* [How to complete this task]: Reproduce the records below exactly, but only between the lines holding "(448, 109) = (166, 210): orange" and "(371, 210) = (1010, 536): red", inclusive.

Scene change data
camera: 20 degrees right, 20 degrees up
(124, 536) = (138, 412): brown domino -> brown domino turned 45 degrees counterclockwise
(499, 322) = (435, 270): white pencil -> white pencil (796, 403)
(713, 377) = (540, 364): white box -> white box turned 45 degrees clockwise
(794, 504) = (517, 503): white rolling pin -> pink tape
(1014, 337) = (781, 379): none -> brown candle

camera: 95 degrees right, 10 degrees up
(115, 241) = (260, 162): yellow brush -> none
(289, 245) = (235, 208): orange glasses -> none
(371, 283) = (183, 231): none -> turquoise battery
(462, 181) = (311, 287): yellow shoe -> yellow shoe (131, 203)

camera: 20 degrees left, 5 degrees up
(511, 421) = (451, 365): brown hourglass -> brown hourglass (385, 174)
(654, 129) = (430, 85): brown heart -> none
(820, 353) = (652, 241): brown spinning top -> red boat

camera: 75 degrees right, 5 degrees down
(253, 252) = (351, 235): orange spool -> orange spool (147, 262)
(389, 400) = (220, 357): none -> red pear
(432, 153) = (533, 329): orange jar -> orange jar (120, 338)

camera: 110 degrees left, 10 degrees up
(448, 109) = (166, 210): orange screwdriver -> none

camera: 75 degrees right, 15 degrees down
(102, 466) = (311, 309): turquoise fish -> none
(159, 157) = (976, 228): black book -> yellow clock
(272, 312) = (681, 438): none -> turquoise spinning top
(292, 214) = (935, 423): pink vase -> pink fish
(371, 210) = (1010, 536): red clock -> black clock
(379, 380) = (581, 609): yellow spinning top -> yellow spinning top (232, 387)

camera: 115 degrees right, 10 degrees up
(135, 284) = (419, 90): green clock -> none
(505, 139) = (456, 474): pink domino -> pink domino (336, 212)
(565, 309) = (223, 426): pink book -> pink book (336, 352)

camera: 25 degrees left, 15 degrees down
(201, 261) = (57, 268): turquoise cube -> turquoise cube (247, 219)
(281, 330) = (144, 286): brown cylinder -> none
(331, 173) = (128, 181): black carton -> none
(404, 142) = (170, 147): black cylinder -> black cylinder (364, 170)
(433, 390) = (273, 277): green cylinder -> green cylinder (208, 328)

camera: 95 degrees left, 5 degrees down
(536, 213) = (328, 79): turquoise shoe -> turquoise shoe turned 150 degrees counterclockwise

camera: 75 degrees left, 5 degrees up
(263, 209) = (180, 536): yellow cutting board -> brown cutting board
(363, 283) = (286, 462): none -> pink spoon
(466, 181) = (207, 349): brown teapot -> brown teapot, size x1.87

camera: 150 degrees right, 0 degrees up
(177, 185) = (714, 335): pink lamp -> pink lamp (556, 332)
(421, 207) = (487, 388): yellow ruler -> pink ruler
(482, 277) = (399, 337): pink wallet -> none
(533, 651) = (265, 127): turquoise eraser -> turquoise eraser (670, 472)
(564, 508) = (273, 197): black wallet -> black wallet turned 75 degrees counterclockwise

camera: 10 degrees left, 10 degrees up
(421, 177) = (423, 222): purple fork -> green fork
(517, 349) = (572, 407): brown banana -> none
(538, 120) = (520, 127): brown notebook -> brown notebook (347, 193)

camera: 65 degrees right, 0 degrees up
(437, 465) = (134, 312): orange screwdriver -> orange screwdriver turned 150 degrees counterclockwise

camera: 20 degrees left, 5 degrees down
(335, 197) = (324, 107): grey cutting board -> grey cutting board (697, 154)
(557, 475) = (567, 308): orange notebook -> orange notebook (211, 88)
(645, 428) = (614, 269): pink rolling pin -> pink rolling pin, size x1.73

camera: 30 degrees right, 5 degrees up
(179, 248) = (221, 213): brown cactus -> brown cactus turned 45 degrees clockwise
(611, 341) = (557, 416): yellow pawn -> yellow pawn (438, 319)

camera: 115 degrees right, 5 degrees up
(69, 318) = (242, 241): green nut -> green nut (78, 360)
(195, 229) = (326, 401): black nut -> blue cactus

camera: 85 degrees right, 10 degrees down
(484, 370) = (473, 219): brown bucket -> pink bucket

* [Completed exercise]:
(448, 109) = (166, 210): orange screwdriver -> none

camera: 75 degrees right, 15 degrees down
(102, 466) = (311, 309): turquoise fish -> none
(159, 157) = (976, 228): black book -> yellow clock
(272, 312) = (681, 438): none -> turquoise spinning top
(292, 214) = (935, 423): pink vase -> pink fish
(371, 210) = (1010, 536): red clock -> black clock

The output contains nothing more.